Exercise aim
No pictures are to be included when the entries below are reproduced exactly.

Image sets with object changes

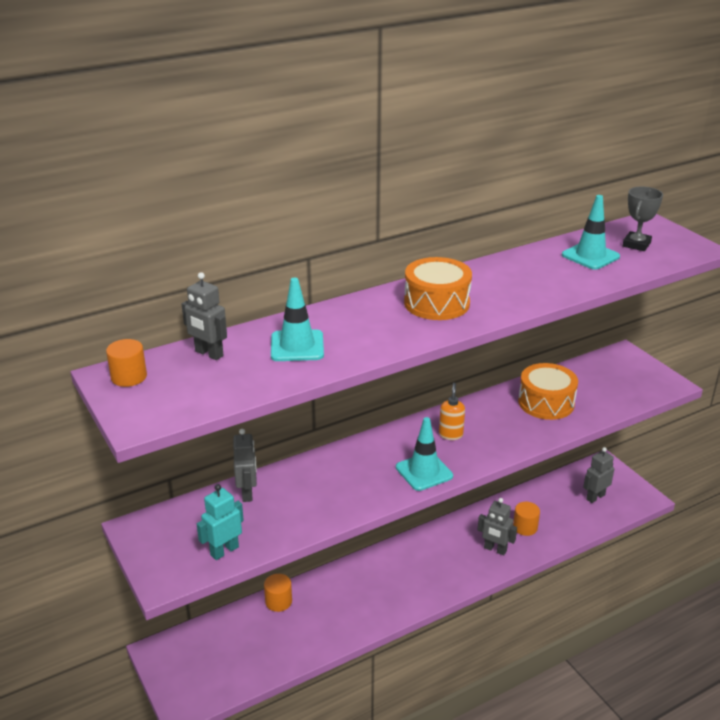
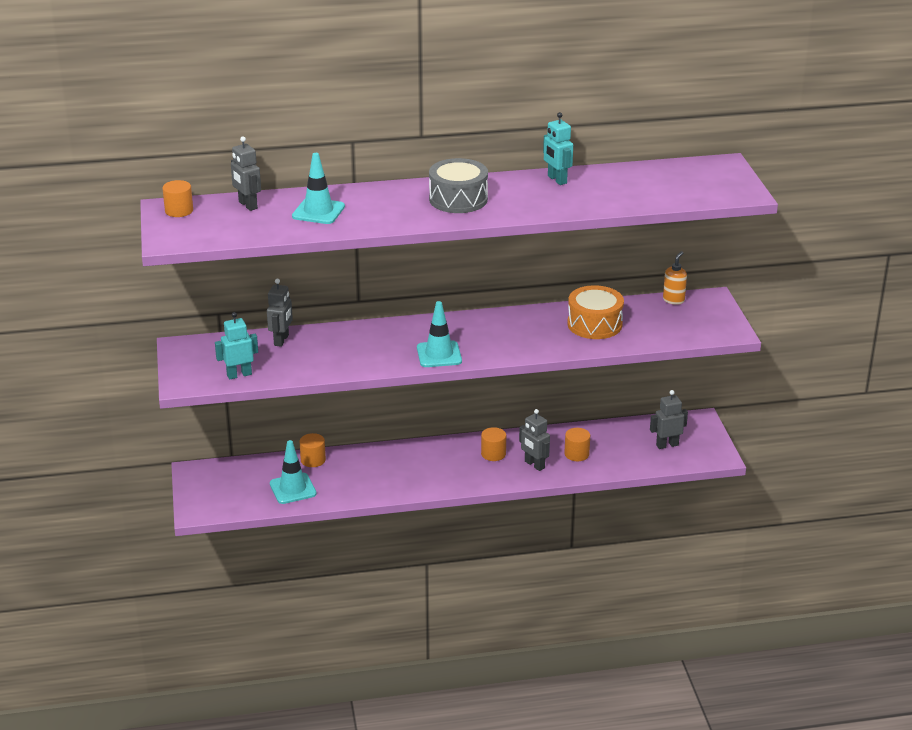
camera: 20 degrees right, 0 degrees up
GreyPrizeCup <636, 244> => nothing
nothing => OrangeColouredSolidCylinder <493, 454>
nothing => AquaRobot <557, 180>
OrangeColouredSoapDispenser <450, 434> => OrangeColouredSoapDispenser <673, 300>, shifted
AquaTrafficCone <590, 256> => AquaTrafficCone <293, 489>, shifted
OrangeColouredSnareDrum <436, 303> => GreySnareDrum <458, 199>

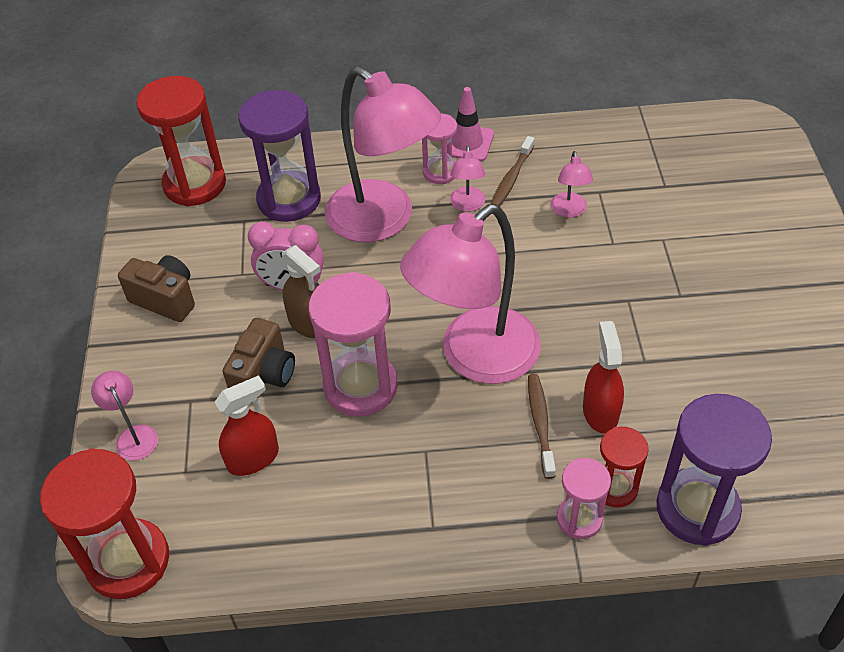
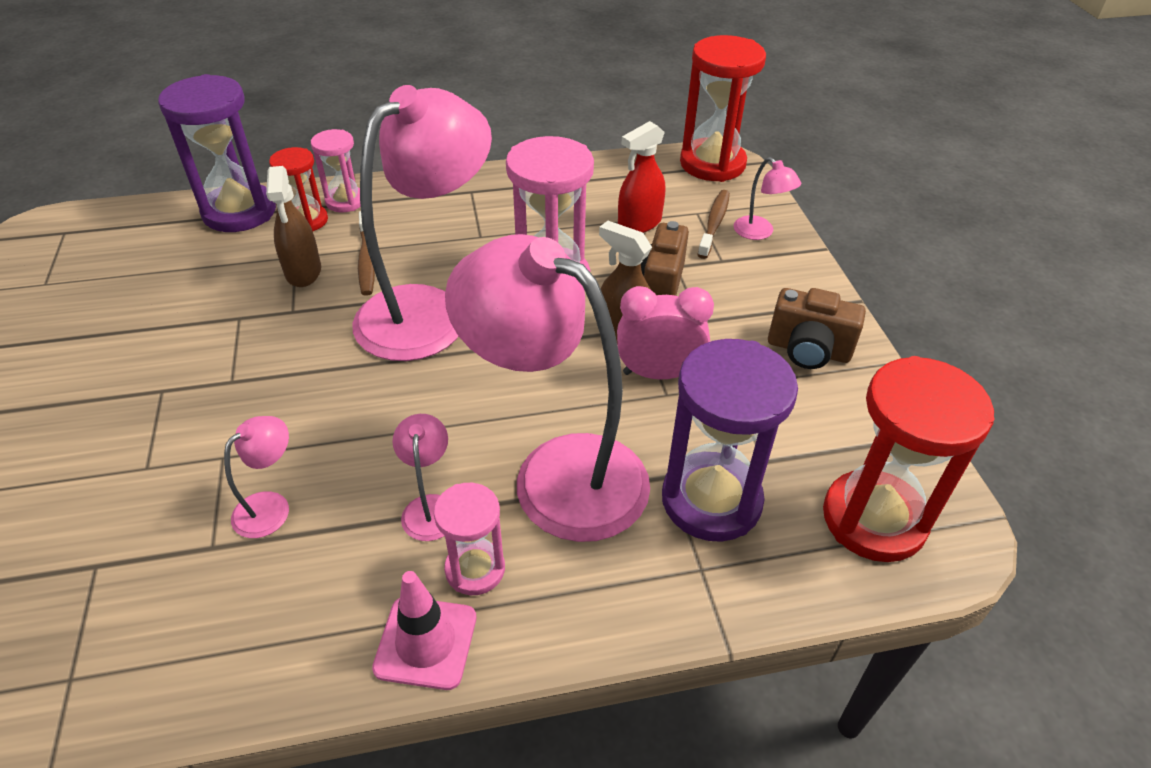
camera: 170 degrees right, 5 degrees down
RussetToothbrush <511, 179> => RussetToothbrush <714, 224>, shifted
RedSprayCleaner <600, 412> => RussetSprayCleaner <303, 272>
RosyLamp <569, 211> => RosyLamp <271, 506>, 45 degrees clockwise

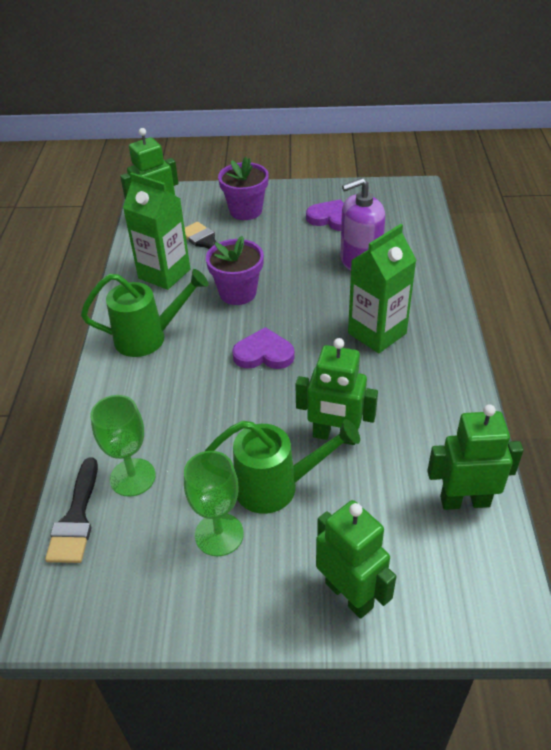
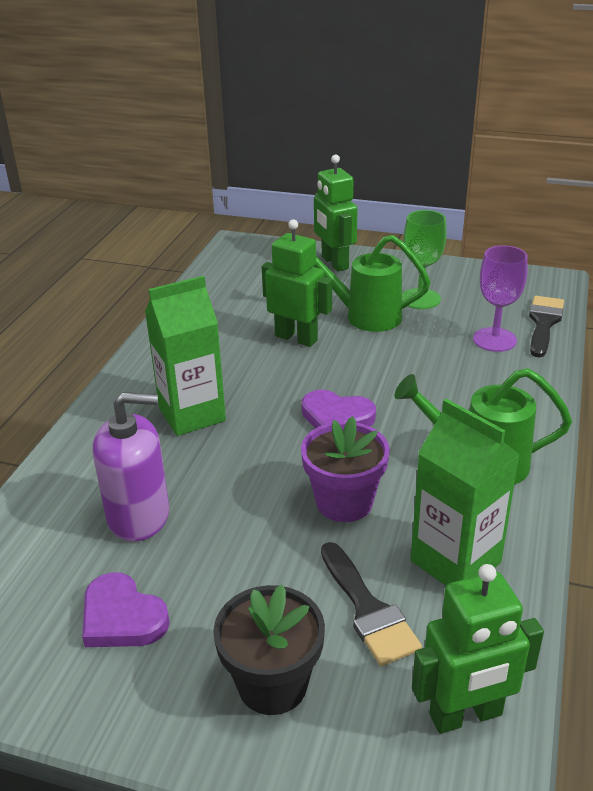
camera: 165 degrees left, 10 degrees down
EmeraldRobot <464, 501> => nothing
EmeraldWineGlass <132, 477> => RoyalPurpleWineGlass <494, 340>
RoyalPurplePlantPot <245, 211> => JetBlackPlantPot <272, 684>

Your solution
camera: 20 degrees right, 0 degrees up
GreyPrizeCup <636, 244> => nothing
nothing => OrangeColouredSolidCylinder <493, 454>
nothing => AquaRobot <557, 180>
OrangeColouredSoapDispenser <450, 434> => OrangeColouredSoapDispenser <673, 300>, shifted
AquaTrafficCone <590, 256> => AquaTrafficCone <293, 489>, shifted
OrangeColouredSnareDrum <436, 303> => GreySnareDrum <458, 199>

camera: 170 degrees right, 5 degrees down
RussetToothbrush <511, 179> => RussetToothbrush <714, 224>, shifted
RedSprayCleaner <600, 412> => RussetSprayCleaner <303, 272>
RosyLamp <569, 211> => RosyLamp <271, 506>, 45 degrees clockwise

camera: 165 degrees left, 10 degrees down
EmeraldRobot <464, 501> => nothing
EmeraldWineGlass <132, 477> => RoyalPurpleWineGlass <494, 340>
RoyalPurplePlantPot <245, 211> => JetBlackPlantPot <272, 684>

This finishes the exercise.